[PROBLEM REQUIREMENTS]
The line with "J2 pin 1: AGND -> VCC" and each line following it, up to the final line of the data, should be set down exactly; pictures stay out.

** DATA RECORDS follows **

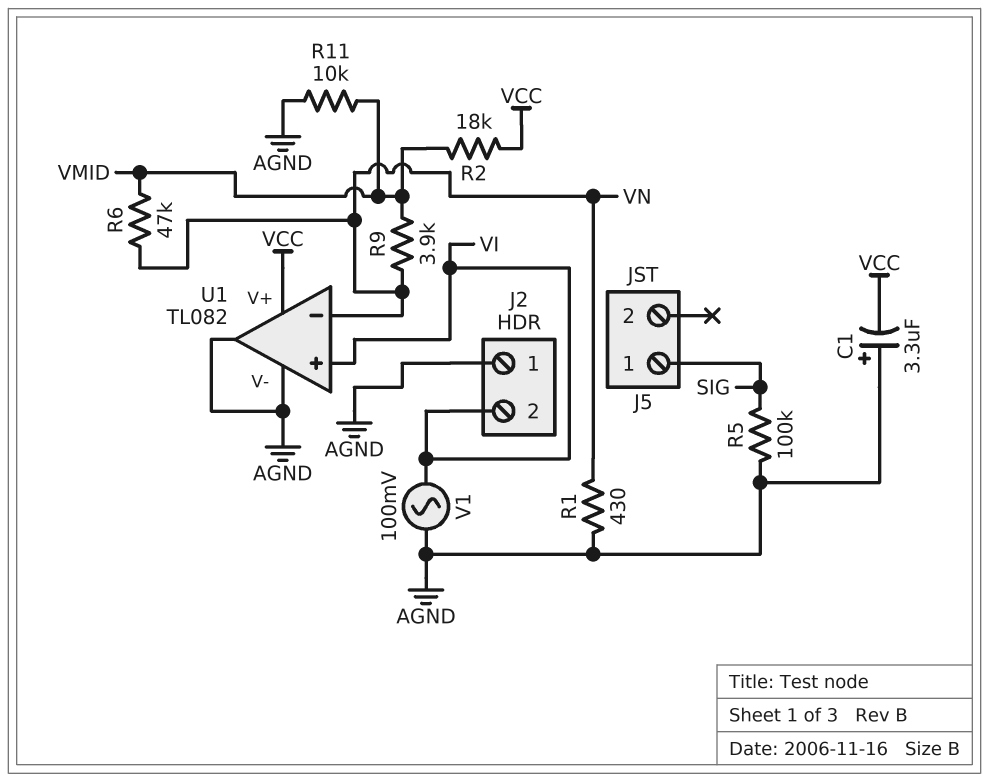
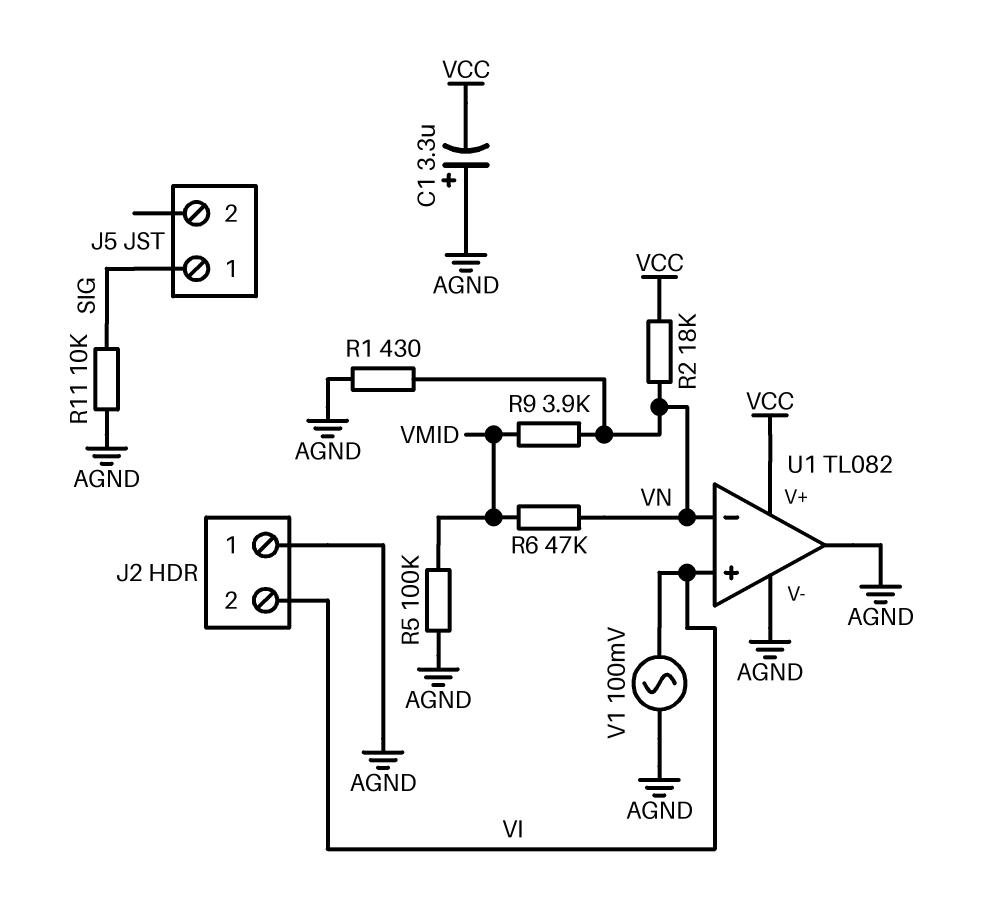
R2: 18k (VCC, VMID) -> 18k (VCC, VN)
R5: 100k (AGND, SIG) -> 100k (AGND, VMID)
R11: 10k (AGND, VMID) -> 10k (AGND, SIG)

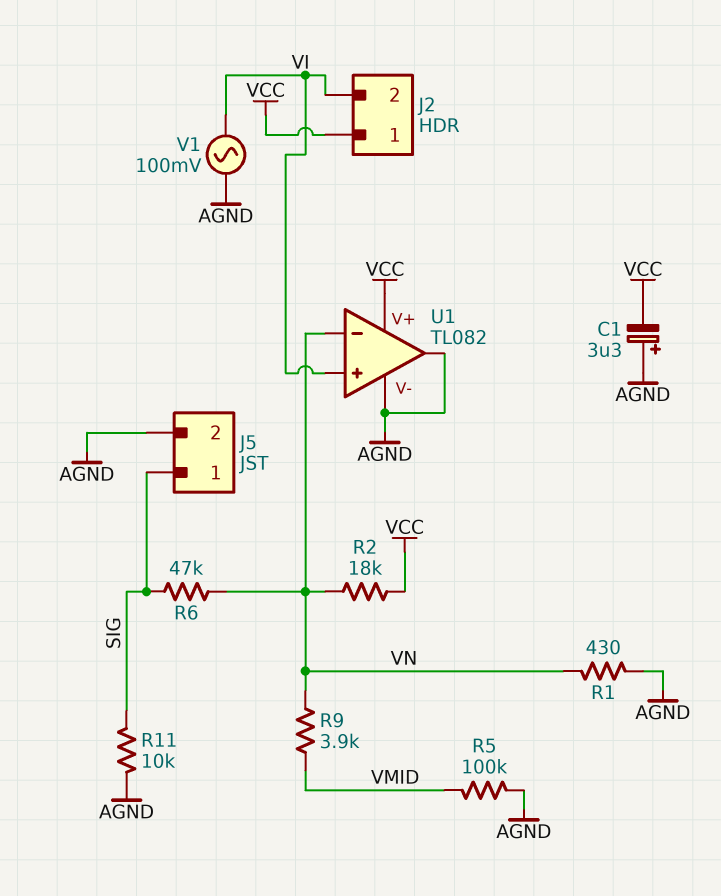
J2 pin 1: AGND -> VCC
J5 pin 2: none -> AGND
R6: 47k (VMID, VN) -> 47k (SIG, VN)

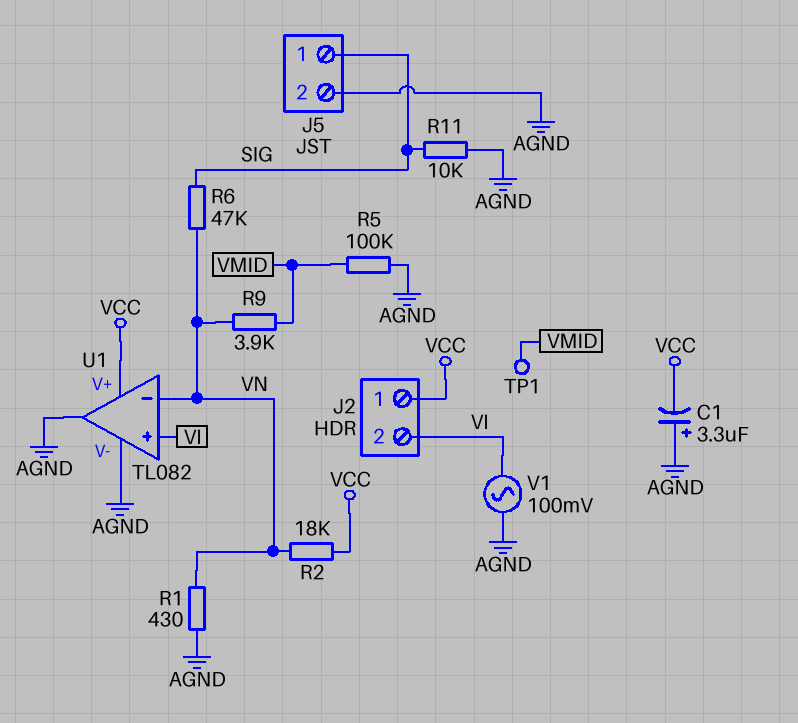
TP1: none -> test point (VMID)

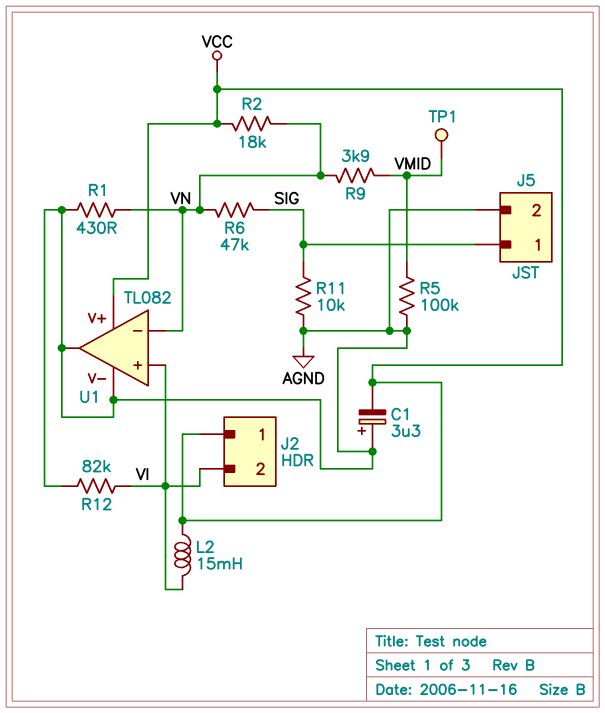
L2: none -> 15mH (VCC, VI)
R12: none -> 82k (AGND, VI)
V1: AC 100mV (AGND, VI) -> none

** End of DATA RECORDS **

[WRITTEN REPLY]
J2 pin 1: AGND -> VCC
J5 pin 2: none -> AGND
R6: 47k (VMID, VN) -> 47k (SIG, VN)

TP1: none -> test point (VMID)

L2: none -> 15mH (VCC, VI)
R12: none -> 82k (AGND, VI)
V1: AC 100mV (AGND, VI) -> none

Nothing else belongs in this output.